* **Problem to work on**
For the records below, please print exactly and only the lines from the one with "54 649 131>" down to the one with "308 660 341>", both ends included, omitting the pictures.

* **Data in this exercise**

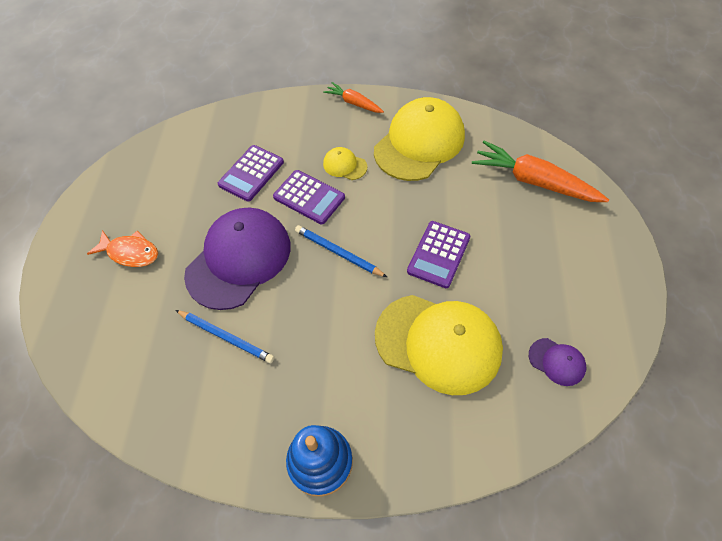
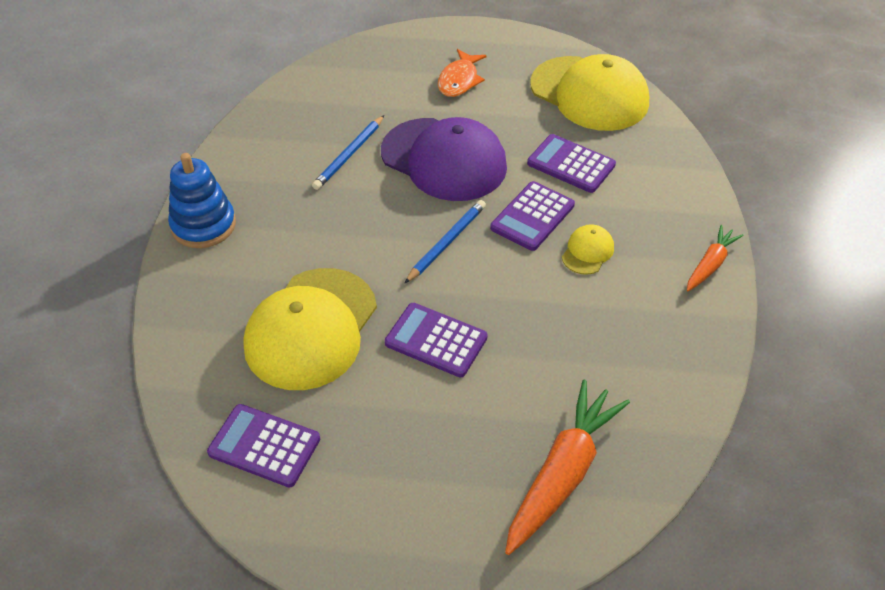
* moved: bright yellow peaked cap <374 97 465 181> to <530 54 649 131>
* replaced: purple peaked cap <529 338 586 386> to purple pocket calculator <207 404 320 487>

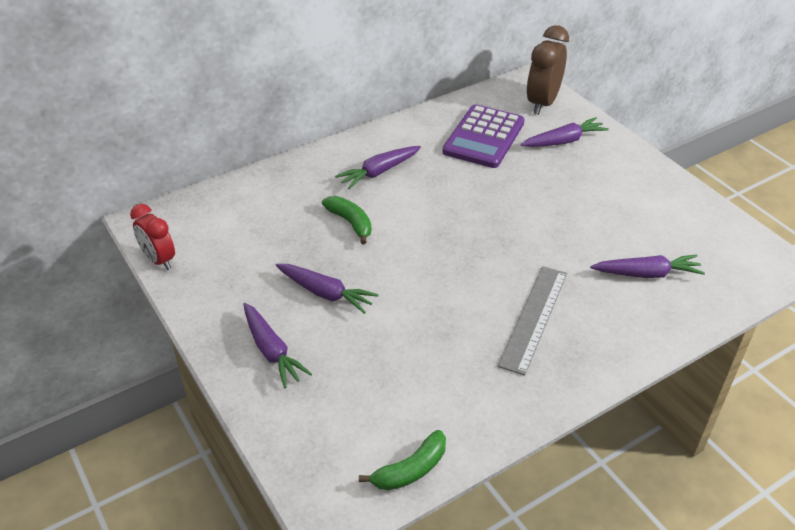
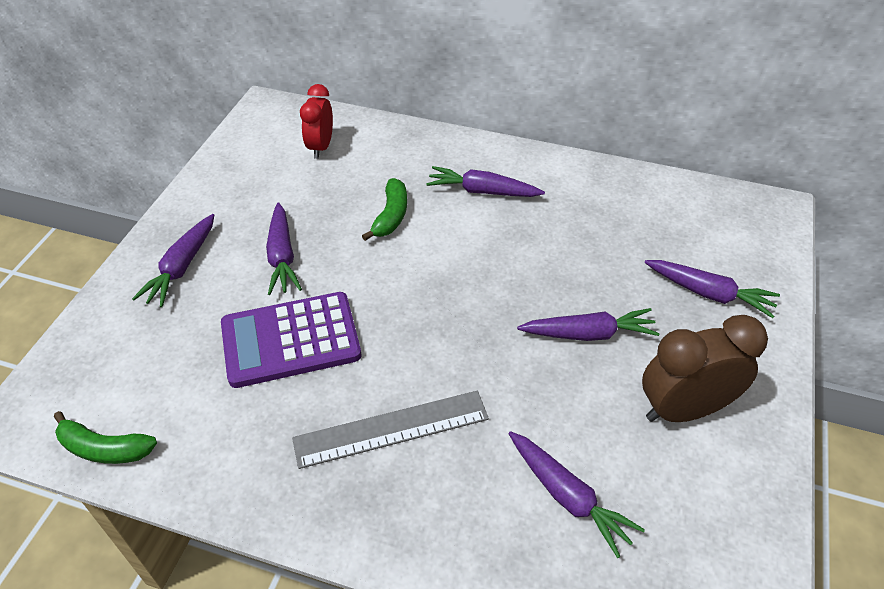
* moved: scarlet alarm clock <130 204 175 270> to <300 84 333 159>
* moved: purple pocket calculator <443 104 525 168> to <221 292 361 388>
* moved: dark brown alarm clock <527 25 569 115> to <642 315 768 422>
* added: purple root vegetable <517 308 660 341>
...
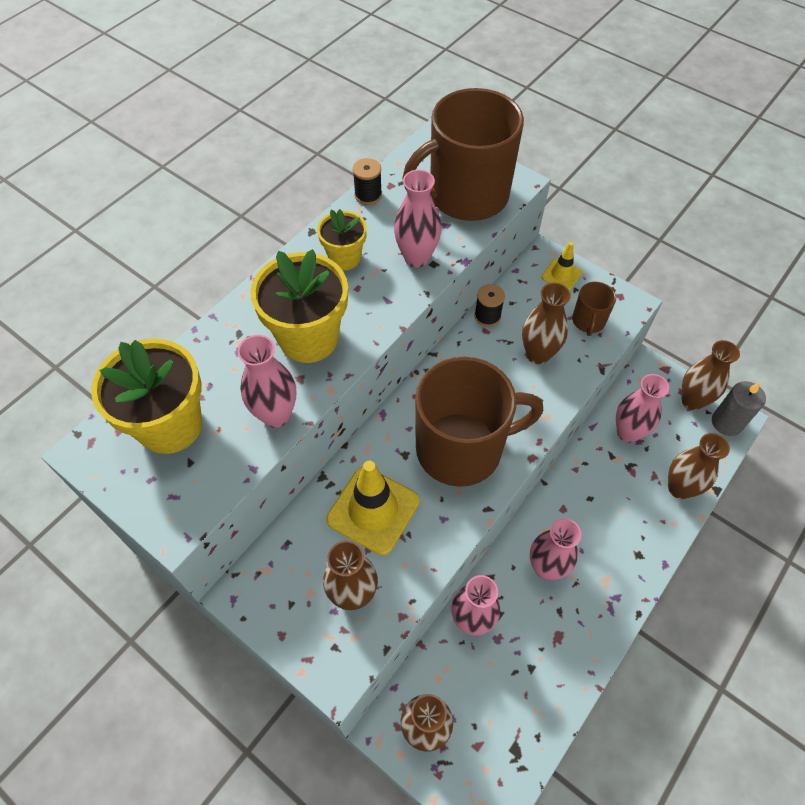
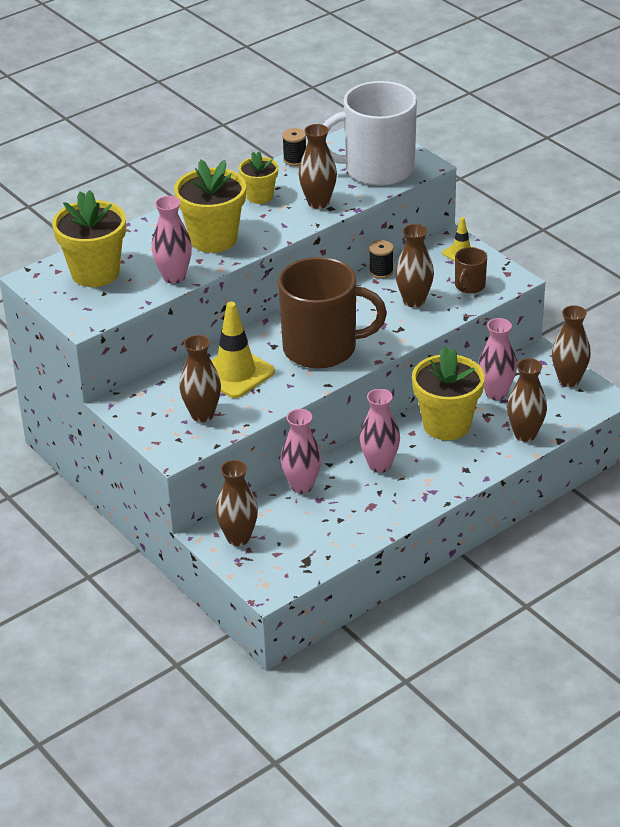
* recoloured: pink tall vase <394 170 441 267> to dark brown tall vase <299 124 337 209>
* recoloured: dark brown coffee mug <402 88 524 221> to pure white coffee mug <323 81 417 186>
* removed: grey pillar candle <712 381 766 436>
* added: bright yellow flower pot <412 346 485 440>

* **Answer to this task**
* moved: bright yellow peaked cap <374 97 465 181> to <530 54 649 131>
* replaced: purple peaked cap <529 338 586 386> to purple pocket calculator <207 404 320 487>

* moved: scarlet alarm clock <130 204 175 270> to <300 84 333 159>
* moved: purple pocket calculator <443 104 525 168> to <221 292 361 388>
* moved: dark brown alarm clock <527 25 569 115> to <642 315 768 422>
* added: purple root vegetable <517 308 660 341>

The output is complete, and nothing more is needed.